WHAT THE TASK ASKS
In the entries below, find the line with "KEYS pin K3: D12 -> D26" and the line with "OLED3 pin SCL: D13 -> none"; give again those lines and every line between them, exactly.

PROVIDED DATA
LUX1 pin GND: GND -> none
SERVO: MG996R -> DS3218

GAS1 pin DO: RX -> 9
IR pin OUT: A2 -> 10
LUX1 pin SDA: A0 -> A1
* * *
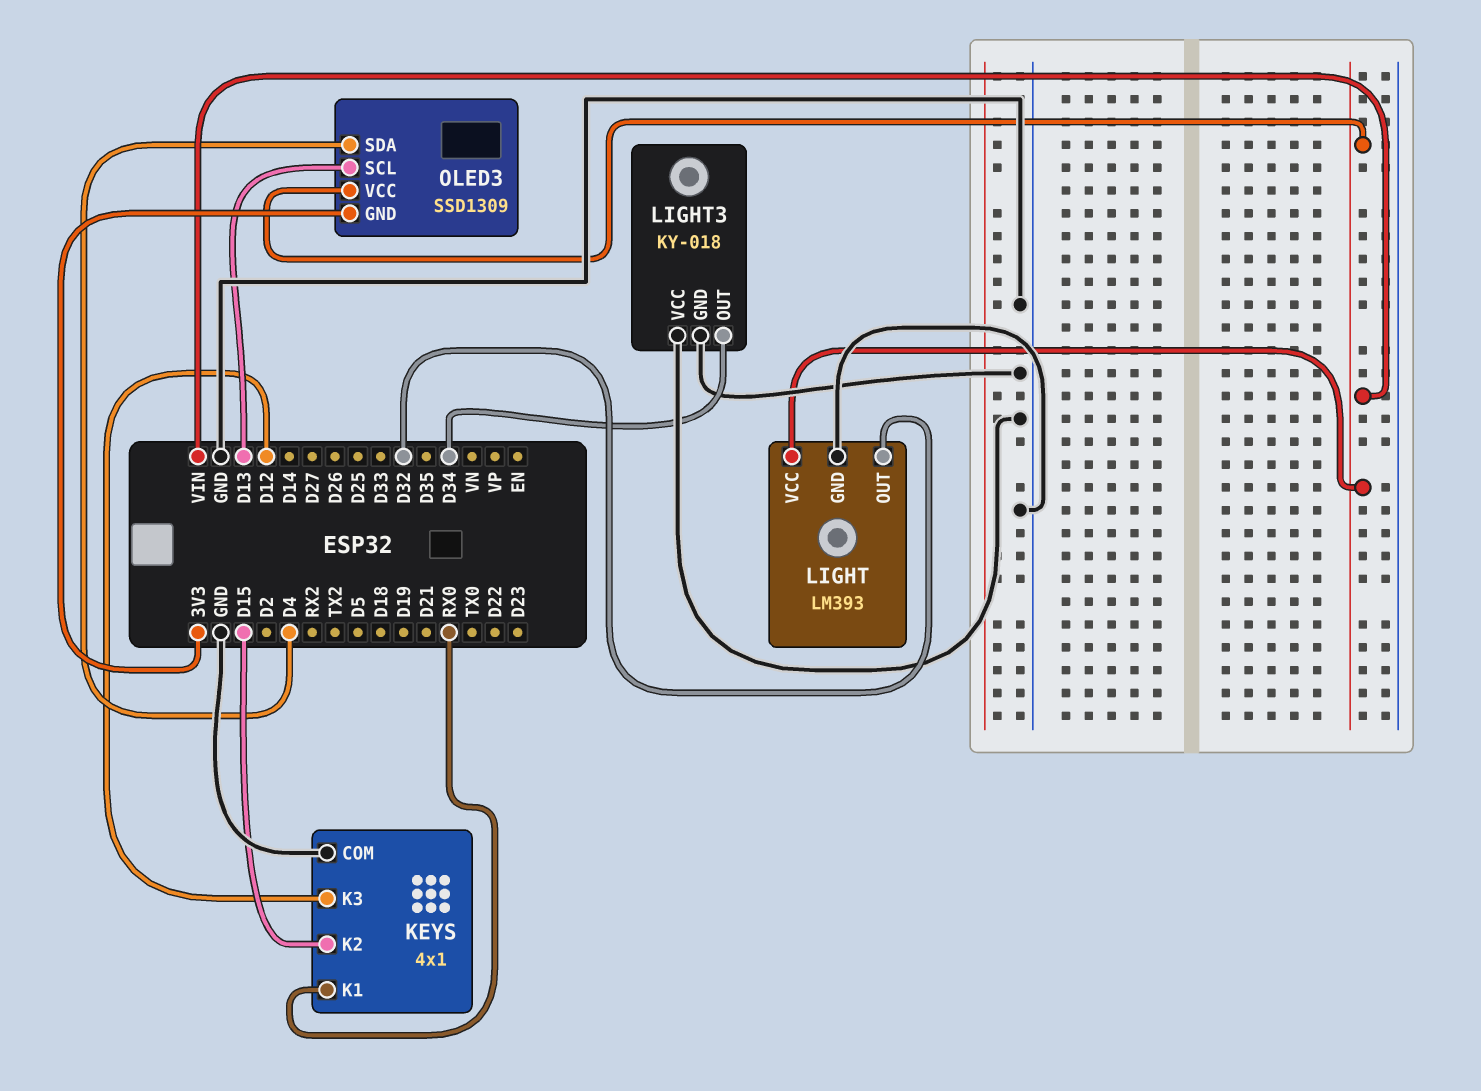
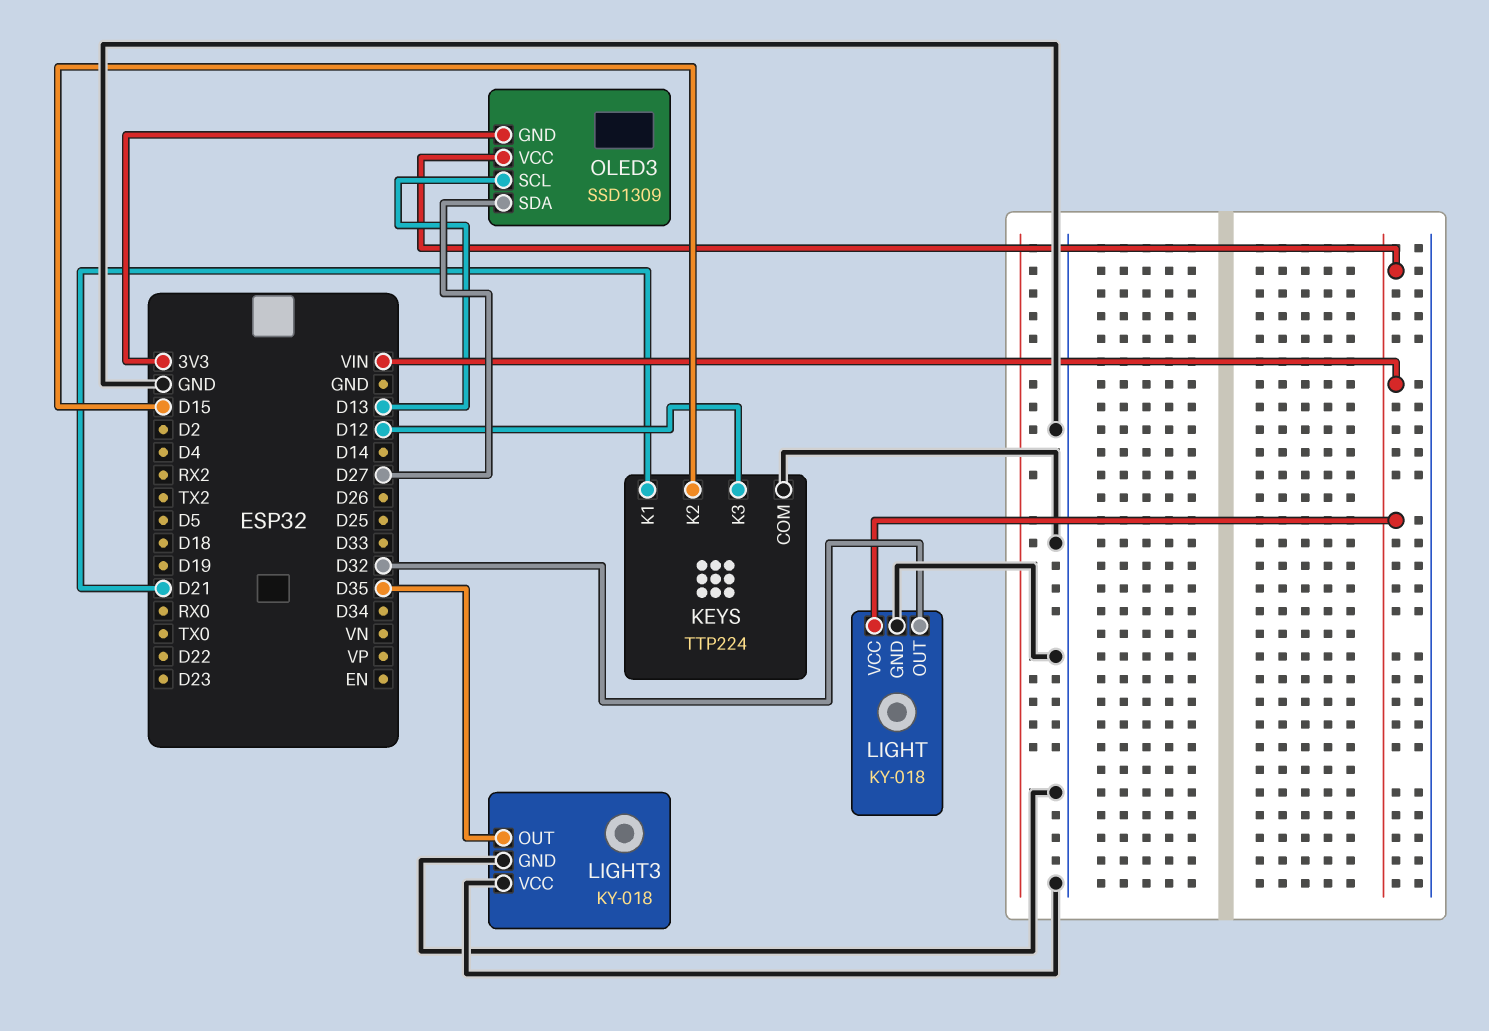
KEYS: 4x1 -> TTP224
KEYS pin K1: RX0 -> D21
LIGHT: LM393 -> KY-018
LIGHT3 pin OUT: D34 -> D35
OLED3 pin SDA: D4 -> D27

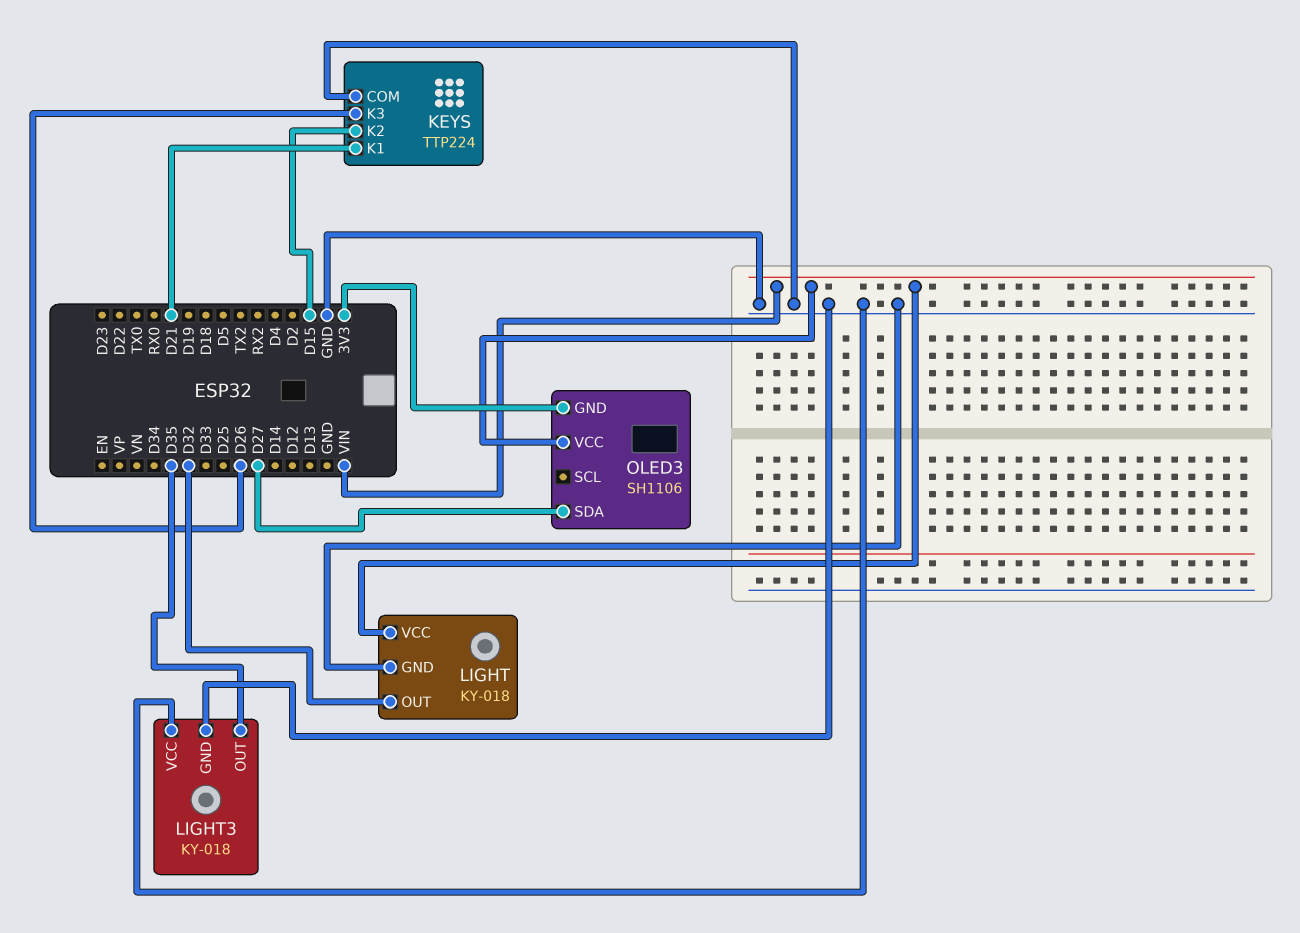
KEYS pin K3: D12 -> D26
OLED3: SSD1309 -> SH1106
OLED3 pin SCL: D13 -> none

RESPONSE
KEYS pin K3: D12 -> D26
OLED3: SSD1309 -> SH1106
OLED3 pin SCL: D13 -> none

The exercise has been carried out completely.